#### [Your goal]
Turn every item below into a Markdown table with the columns No. and Entry. Put each line in its own numbered row and leave out blank lines.

——————

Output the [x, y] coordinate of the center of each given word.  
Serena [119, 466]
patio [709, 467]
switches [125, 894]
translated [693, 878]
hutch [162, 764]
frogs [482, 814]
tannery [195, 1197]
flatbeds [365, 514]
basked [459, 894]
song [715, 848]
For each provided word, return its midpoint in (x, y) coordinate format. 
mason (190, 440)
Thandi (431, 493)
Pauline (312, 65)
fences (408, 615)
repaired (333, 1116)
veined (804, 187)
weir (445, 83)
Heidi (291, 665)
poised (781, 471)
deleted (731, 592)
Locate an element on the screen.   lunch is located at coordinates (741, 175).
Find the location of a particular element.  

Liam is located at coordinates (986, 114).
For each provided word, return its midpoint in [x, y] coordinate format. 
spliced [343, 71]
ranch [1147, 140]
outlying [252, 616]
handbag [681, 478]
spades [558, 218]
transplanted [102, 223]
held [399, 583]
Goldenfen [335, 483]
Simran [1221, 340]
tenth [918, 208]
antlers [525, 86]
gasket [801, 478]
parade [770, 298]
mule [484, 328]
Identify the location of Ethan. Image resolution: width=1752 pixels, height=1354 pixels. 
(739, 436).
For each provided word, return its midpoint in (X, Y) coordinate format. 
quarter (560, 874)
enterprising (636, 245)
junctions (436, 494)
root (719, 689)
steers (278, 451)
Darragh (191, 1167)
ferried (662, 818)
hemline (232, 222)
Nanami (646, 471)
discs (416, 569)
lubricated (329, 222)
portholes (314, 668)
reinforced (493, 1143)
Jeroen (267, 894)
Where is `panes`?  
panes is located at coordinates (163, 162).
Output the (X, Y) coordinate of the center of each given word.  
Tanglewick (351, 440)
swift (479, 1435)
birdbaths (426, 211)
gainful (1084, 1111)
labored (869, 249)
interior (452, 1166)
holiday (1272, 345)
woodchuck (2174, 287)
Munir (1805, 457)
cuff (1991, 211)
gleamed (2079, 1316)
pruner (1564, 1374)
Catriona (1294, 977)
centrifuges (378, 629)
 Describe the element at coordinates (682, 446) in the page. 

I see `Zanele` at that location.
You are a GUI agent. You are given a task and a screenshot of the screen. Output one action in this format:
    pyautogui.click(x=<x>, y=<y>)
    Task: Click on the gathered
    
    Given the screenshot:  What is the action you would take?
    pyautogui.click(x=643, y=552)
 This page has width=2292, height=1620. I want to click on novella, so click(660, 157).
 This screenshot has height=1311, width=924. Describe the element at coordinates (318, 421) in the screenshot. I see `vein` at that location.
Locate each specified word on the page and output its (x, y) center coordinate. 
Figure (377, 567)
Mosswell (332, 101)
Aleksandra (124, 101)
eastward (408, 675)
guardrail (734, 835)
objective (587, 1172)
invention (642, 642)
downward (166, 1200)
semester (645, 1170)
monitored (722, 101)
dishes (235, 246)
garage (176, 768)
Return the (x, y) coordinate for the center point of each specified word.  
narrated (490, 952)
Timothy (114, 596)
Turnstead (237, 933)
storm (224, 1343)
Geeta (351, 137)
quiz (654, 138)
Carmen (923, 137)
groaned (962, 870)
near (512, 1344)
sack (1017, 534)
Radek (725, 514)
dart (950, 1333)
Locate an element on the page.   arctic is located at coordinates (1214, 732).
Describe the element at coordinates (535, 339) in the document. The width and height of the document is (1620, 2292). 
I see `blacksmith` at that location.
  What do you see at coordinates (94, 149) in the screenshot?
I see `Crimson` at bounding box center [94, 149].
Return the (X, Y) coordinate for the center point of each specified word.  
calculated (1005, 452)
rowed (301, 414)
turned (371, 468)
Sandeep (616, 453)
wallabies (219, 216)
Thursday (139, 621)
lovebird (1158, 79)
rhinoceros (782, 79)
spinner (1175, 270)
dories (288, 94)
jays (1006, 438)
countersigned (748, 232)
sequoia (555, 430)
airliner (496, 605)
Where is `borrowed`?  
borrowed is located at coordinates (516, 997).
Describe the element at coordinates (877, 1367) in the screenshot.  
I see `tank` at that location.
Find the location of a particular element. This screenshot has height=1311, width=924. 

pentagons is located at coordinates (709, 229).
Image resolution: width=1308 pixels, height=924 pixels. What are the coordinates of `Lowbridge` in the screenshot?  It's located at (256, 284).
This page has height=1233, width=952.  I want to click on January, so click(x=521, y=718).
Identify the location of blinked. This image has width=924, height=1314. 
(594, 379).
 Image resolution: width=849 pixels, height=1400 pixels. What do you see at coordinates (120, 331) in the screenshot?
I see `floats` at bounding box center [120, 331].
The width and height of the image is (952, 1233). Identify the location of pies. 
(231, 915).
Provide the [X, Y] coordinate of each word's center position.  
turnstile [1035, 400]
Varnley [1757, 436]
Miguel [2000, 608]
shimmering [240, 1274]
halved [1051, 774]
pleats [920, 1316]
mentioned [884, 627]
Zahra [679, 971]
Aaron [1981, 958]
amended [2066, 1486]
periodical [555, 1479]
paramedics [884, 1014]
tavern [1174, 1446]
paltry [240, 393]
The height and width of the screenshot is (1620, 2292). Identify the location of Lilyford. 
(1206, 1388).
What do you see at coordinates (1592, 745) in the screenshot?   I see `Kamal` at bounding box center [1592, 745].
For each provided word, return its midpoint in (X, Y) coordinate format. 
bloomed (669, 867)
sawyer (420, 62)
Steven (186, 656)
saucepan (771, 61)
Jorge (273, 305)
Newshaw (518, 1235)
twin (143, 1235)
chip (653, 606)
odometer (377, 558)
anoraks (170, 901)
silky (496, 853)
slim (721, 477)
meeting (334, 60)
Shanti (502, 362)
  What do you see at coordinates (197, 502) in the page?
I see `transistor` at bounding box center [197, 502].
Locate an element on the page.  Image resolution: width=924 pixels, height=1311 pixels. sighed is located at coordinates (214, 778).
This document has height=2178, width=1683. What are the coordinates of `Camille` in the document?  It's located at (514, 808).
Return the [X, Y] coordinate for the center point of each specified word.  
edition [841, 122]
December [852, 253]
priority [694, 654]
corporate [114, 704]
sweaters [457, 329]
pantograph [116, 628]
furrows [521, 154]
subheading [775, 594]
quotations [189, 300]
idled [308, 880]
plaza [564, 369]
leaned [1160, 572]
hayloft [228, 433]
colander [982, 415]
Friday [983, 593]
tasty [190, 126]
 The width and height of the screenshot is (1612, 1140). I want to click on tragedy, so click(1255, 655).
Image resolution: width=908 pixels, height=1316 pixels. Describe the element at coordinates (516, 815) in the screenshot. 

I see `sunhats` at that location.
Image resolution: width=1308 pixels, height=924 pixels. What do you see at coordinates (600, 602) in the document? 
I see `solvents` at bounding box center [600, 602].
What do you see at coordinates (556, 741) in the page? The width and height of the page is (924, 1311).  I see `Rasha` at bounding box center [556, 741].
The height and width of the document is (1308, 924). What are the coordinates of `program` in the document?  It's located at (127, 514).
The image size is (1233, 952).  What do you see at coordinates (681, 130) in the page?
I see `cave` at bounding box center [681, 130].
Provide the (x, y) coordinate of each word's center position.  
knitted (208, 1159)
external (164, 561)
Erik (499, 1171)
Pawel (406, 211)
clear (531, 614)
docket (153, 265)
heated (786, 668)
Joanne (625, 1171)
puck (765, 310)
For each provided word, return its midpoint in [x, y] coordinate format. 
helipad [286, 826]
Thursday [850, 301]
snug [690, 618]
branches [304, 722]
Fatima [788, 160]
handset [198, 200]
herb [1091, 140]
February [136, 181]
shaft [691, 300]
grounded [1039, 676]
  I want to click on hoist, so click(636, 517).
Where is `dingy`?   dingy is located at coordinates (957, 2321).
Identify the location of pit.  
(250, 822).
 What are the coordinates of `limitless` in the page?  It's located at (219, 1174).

——————

#### [Answer to this exercise]
| No. | Entry |
|---|---|
| 1 | Output the [x, y] coordinate of the center of each given word.   |
| 2 | Serena [119, 466] |
| 3 | patio [709, 467] |
| 4 | switches [125, 894] |
| 5 | translated [693, 878] |
| 6 | hutch [162, 764] |
| 7 | frogs [482, 814] |
| 8 | tannery [195, 1197] |
| 9 | flatbeds [365, 514] |
| 10 | basked [459, 894] |
| 11 | song [715, 848] |
| 12 | For each provided word, return its midpoint in (x, y) coordinate format.  |
| 13 | mason (190, 440) |
| 14 | Thandi (431, 493) |
| 15 | Pauline (312, 65) |
| 16 | fences (408, 615) |
| 17 | repaired (333, 1116) |
| 18 | veined (804, 187) |
| 19 | weir (445, 83) |
| 20 | Heidi (291, 665) |
| 21 | poised (781, 471) |
| 22 | deleted (731, 592) |
| 23 | Locate an element on the screen.   lunch is located at coordinates (741, 175). |
| 24 | Find the location of a particular element.   |
| 25 | Liam is located at coordinates (986, 114). |
| 26 | For each provided word, return its midpoint in [x, y] coordinate format.  |
| 27 | spliced [343, 71] |
| 28 | ranch [1147, 140] |
| 29 | outlying [252, 616] |
| 30 | handbag [681, 478] |
| 31 | spades [558, 218] |
| 32 | transplanted [102, 223] |
| 33 | held [399, 583] |
| 34 | Goldenfen [335, 483] |
| 35 | Simran [1221, 340] |
| 36 | tenth [918, 208] |
| 37 | antlers [525, 86] |
| 38 | gasket [801, 478] |
| 39 | parade [770, 298] |
| 40 | mule [484, 328] |
| 41 | Identify the location of Ethan. Image resolution: width=1752 pixels, height=1354 pixels.  |
| 42 | (739, 436). |
| 43 | For each provided word, return its midpoint in (X, Y) coordinate format.  |
| 44 | quarter (560, 874) |
| 45 | enterprising (636, 245) |
| 46 | junctions (436, 494) |
| 47 | root (719, 689) |
| 48 | steers (278, 451) |
| 49 | Darragh (191, 1167) |
| 50 | ferried (662, 818) |
| 51 | hemline (232, 222) |
| 52 | Nanami (646, 471) |
| 53 | discs (416, 569) |
| 54 | lubricated (329, 222) |
| 55 | portholes (314, 668) |
| 56 | reinforced (493, 1143) |
| 57 | Jeroen (267, 894) |
| 58 | Where is `panes`?   |
| 59 | panes is located at coordinates (163, 162). |
| 60 | Output the (X, Y) coordinate of the center of each given word.   |
| 61 | Tanglewick (351, 440) |
| 62 | swift (479, 1435) |
| 63 | birdbaths (426, 211) |
| 64 | gainful (1084, 1111) |
| 65 | labored (869, 249) |
| 66 | interior (452, 1166) |
| 67 | holiday (1272, 345) |
| 68 | woodchuck (2174, 287) |
| 69 | Munir (1805, 457) |
| 70 | cuff (1991, 211) |
| 71 | gleamed (2079, 1316) |
| 72 | pruner (1564, 1374) |
| 73 | Catriona (1294, 977) |
| 74 | centrifuges (378, 629) |
| 75 |  Describe the element at coordinates (682, 446) in the page.  |
| 76 | I see `Zanele` at that location. |
| 77 | You are a GUI agent. You are given a task and a screenshot of the screen. Output one action in this format: |
| 78 |     pyautogui.click(x=<x>, y=<y>) |
| 79 |     Task: Click on the gathered |
| 80 |     Given the screenshot:  What is the action you would take? |
| 81 |     pyautogui.click(x=643, y=552) |
| 82 |  This page has width=2292, height=1620. I want to click on novella, so click(660, 157). |
| 83 |  This screenshot has height=1311, width=924. Describe the element at coordinates (318, 421) in the screenshot. I see `vein` at that location. |
| 84 | Locate each specified word on the page and output its (x, y) center coordinate.  |
| 85 | Figure (377, 567) |
| 86 | Mosswell (332, 101) |
| 87 | Aleksandra (124, 101) |
| 88 | eastward (408, 675) |
| 89 | guardrail (734, 835) |
| 90 | objective (587, 1172) |
| 91 | invention (642, 642) |
| 92 | downward (166, 1200) |
| 93 | semester (645, 1170) |
| 94 | monitored (722, 101) |
| 95 | dishes (235, 246) |
| 96 | garage (176, 768) |
| 97 | Return the (x, y) coordinate for the center point of each specified word.   |
| 98 | narrated (490, 952) |
| 99 | Timothy (114, 596) |
| 100 | Turnstead (237, 933) |
| 101 | storm (224, 1343) |
| 102 | Geeta (351, 137) |
| 103 | quiz (654, 138) |
| 104 | Carmen (923, 137) |
| 105 | groaned (962, 870) |
| 106 | near (512, 1344) |
| 107 | sack (1017, 534) |
| 108 | Radek (725, 514) |
| 109 | dart (950, 1333) |
| 110 | Locate an element on the page.   arctic is located at coordinates (1214, 732). |
| 111 | Describe the element at coordinates (535, 339) in the document. The width and height of the document is (1620, 2292).  |
| 112 | I see `blacksmith` at that location. |
| 113 |   What do you see at coordinates (94, 149) in the screenshot? |
| 114 | I see `Crimson` at bounding box center [94, 149]. |
| 115 | Return the (X, Y) coordinate for the center point of each specified word.   |
| 116 | calculated (1005, 452) |
| 117 | rowed (301, 414) |
| 118 | turned (371, 468) |
| 119 | Sandeep (616, 453) |
| 120 | wallabies (219, 216) |
| 121 | Thursday (139, 621) |
| 122 | lovebird (1158, 79) |
| 123 | rhinoceros (782, 79) |
| 124 | spinner (1175, 270) |
| 125 | dories (288, 94) |
| 126 | jays (1006, 438) |
| 127 | countersigned (748, 232) |
| 128 | sequoia (555, 430) |
| 129 | airliner (496, 605) |
| 130 | Where is `borrowed`?   |
| 131 | borrowed is located at coordinates (516, 997). |
| 132 | Describe the element at coordinates (877, 1367) in the screenshot.   |
| 133 | I see `tank` at that location. |
| 134 | Find the location of a particular element. This screenshot has height=1311, width=924.  |
| 135 | pentagons is located at coordinates (709, 229). |
| 136 | Image resolution: width=1308 pixels, height=924 pixels. What are the coordinates of `Lowbridge` in the screenshot?  It's located at (256, 284). |
| 137 | This page has height=1233, width=952.  I want to click on January, so click(x=521, y=718). |
| 138 | Identify the location of blinked. This image has width=924, height=1314.  |
| 139 | (594, 379). |
| 140 |  Image resolution: width=849 pixels, height=1400 pixels. What do you see at coordinates (120, 331) in the screenshot? |
| 141 | I see `floats` at bounding box center [120, 331]. |
| 142 | The width and height of the image is (952, 1233). Identify the location of pies.  |
| 143 | (231, 915). |
| 144 | Provide the [X, Y] coordinate of each word's center position.   |
| 145 | turnstile [1035, 400] |
| 146 | Varnley [1757, 436] |
| 147 | Miguel [2000, 608] |
| 148 | shimmering [240, 1274] |
| 149 | halved [1051, 774] |
| 150 | pleats [920, 1316] |
| 151 | mentioned [884, 627] |
| 152 | Zahra [679, 971] |
| 153 | Aaron [1981, 958] |
| 154 | amended [2066, 1486] |
| 155 | periodical [555, 1479] |
| 156 | paramedics [884, 1014] |
| 157 | tavern [1174, 1446] |
| 158 | paltry [240, 393] |
| 159 | The height and width of the screenshot is (1620, 2292). Identify the location of Lilyford.  |
| 160 | (1206, 1388). |
| 161 | What do you see at coordinates (1592, 745) in the screenshot?   I see `Kamal` at bounding box center [1592, 745]. |
| 162 | For each provided word, return its midpoint in (X, Y) coordinate format.  |
| 163 | bloomed (669, 867) |
| 164 | sawyer (420, 62) |
| 165 | Steven (186, 656) |
| 166 | saucepan (771, 61) |
| 167 | Jorge (273, 305) |
| 168 | Newshaw (518, 1235) |
| 169 | twin (143, 1235) |
| 170 | chip (653, 606) |
| 171 | odometer (377, 558) |
| 172 | anoraks (170, 901) |
| 173 | silky (496, 853) |
| 174 | slim (721, 477) |
| 175 | meeting (334, 60) |
| 176 | Shanti (502, 362) |
| 177 |   What do you see at coordinates (197, 502) in the page? |
| 178 | I see `transistor` at bounding box center [197, 502]. |
| 179 | Locate an element on the page.  Image resolution: width=924 pixels, height=1311 pixels. sighed is located at coordinates (214, 778). |
| 180 | This document has height=2178, width=1683. What are the coordinates of `Camille` in the document?  It's located at (514, 808). |
| 181 | Return the [X, Y] coordinate for the center point of each specified word.   |
| 182 | edition [841, 122] |
| 183 | December [852, 253] |
| 184 | priority [694, 654] |
| 185 | corporate [114, 704] |
| 186 | sweaters [457, 329] |
| 187 | pantograph [116, 628] |
| 188 | furrows [521, 154] |
| 189 | subheading [775, 594] |
| 190 | quotations [189, 300] |
| 191 | idled [308, 880] |
| 192 | plaza [564, 369] |
| 193 | leaned [1160, 572] |
| 194 | hayloft [228, 433] |
| 195 | colander [982, 415] |
| 196 | Friday [983, 593] |
| 197 | tasty [190, 126] |
| 198 |  The width and height of the screenshot is (1612, 1140). I want to click on tragedy, so click(1255, 655). |
| 199 | Image resolution: width=908 pixels, height=1316 pixels. Describe the element at coordinates (516, 815) in the screenshot.  |
| 200 | I see `sunhats` at that location. |
| 201 | Image resolution: width=1308 pixels, height=924 pixels. What do you see at coordinates (600, 602) in the document?  |
| 202 | I see `solvents` at bounding box center [600, 602]. |
| 203 | What do you see at coordinates (556, 741) in the page? The width and height of the page is (924, 1311).  I see `Rasha` at bounding box center [556, 741]. |
| 204 | The height and width of the document is (1308, 924). What are the coordinates of `program` in the document?  It's located at (127, 514). |
| 205 | The image size is (1233, 952).  What do you see at coordinates (681, 130) in the page? |
| 206 | I see `cave` at bounding box center [681, 130]. |
| 207 | Provide the (x, y) coordinate of each word's center position.   |
| 208 | knitted (208, 1159) |
| 209 | external (164, 561) |
| 210 | Erik (499, 1171) |
| 211 | Pawel (406, 211) |
| 212 | clear (531, 614) |
| 213 | docket (153, 265) |
| 214 | heated (786, 668) |
| 215 | Joanne (625, 1171) |
| 216 | puck (765, 310) |
| 217 | For each provided word, return its midpoint in [x, y] coordinate format.  |
| 218 | helipad [286, 826] |
| 219 | Thursday [850, 301] |
| 220 | snug [690, 618] |
| 221 | branches [304, 722] |
| 222 | Fatima [788, 160] |
| 223 | handset [198, 200] |
| 224 | herb [1091, 140] |
| 225 | February [136, 181] |
| 226 | shaft [691, 300] |
| 227 | grounded [1039, 676] |
| 228 |   I want to click on hoist, so click(636, 517). |
| 229 | Where is `dingy`?   dingy is located at coordinates (957, 2321). |
| 230 | Identify the location of pit.   |
| 231 | (250, 822). |
| 232 |  What are the coordinates of `limitless` in the page?  It's located at (219, 1174). |